[Dataset excerpts]

------------------------------------

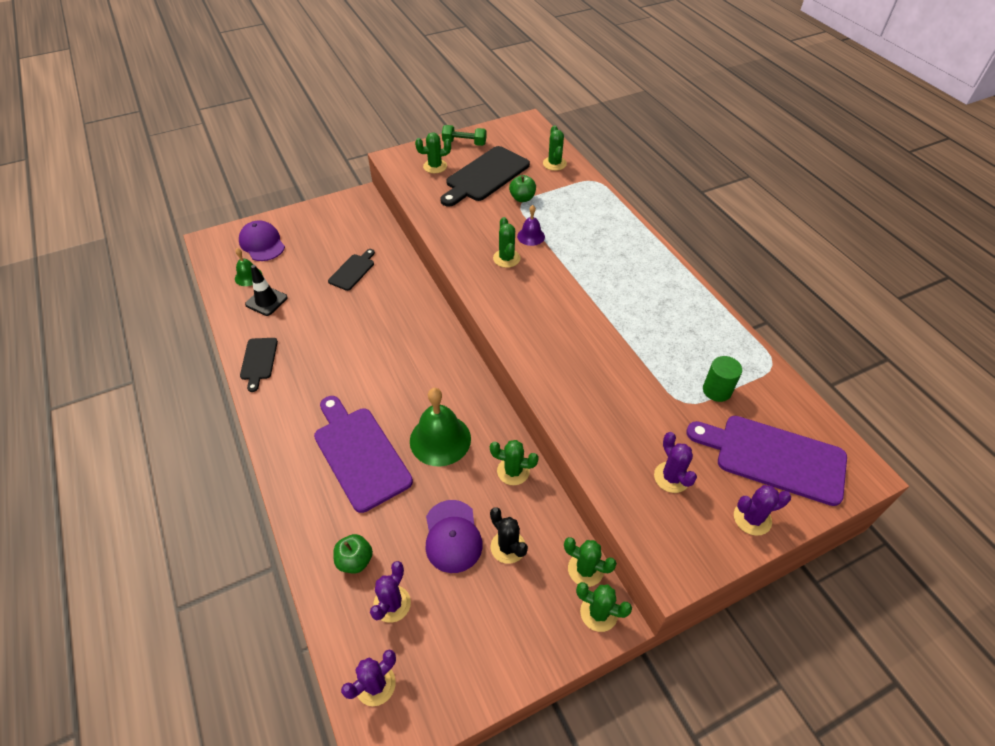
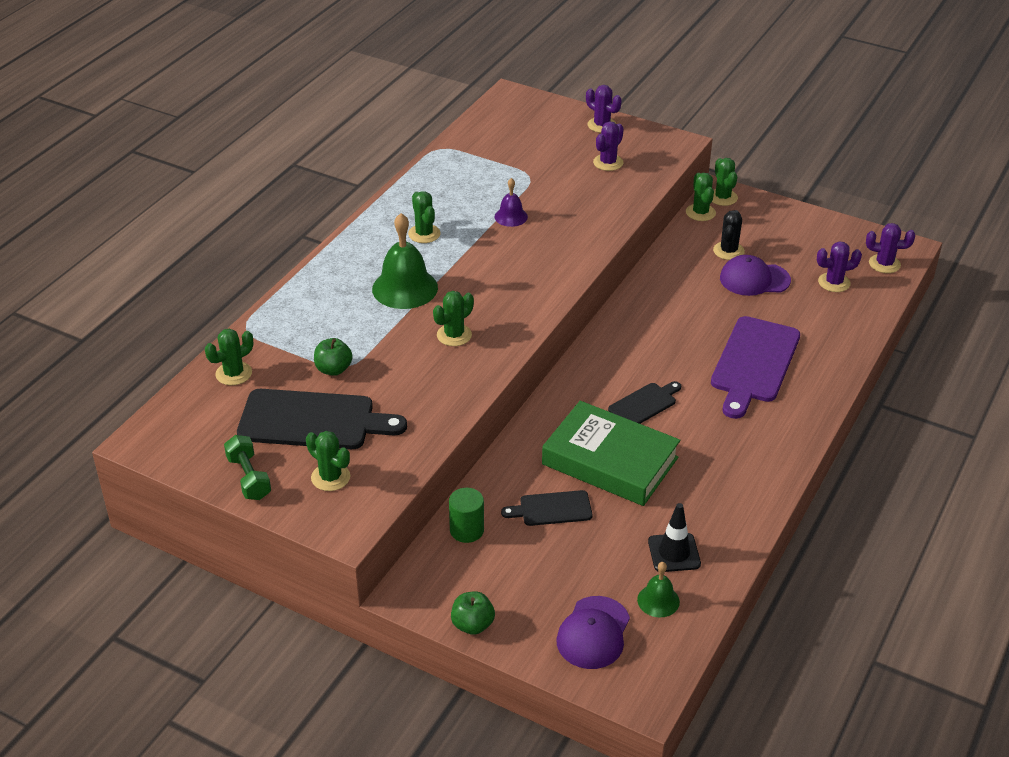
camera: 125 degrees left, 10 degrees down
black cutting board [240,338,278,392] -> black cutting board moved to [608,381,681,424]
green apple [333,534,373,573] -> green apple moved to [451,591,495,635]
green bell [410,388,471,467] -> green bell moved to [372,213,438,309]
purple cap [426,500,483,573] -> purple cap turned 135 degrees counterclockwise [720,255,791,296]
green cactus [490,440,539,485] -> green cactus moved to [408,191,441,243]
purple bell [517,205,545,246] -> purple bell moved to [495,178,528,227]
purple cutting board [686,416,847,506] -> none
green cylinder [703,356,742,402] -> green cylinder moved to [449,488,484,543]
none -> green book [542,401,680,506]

------------------------------------

[Exercise objective] The answer must be exactly the lines from the one containing "green bell [410,388,471,467]" through the final line of the data, both ends included, and nothing else.

[Response area]
green bell [410,388,471,467] -> green bell moved to [372,213,438,309]
purple cap [426,500,483,573] -> purple cap turned 135 degrees counterclockwise [720,255,791,296]
green cactus [490,440,539,485] -> green cactus moved to [408,191,441,243]
purple bell [517,205,545,246] -> purple bell moved to [495,178,528,227]
purple cutting board [686,416,847,506] -> none
green cylinder [703,356,742,402] -> green cylinder moved to [449,488,484,543]
none -> green book [542,401,680,506]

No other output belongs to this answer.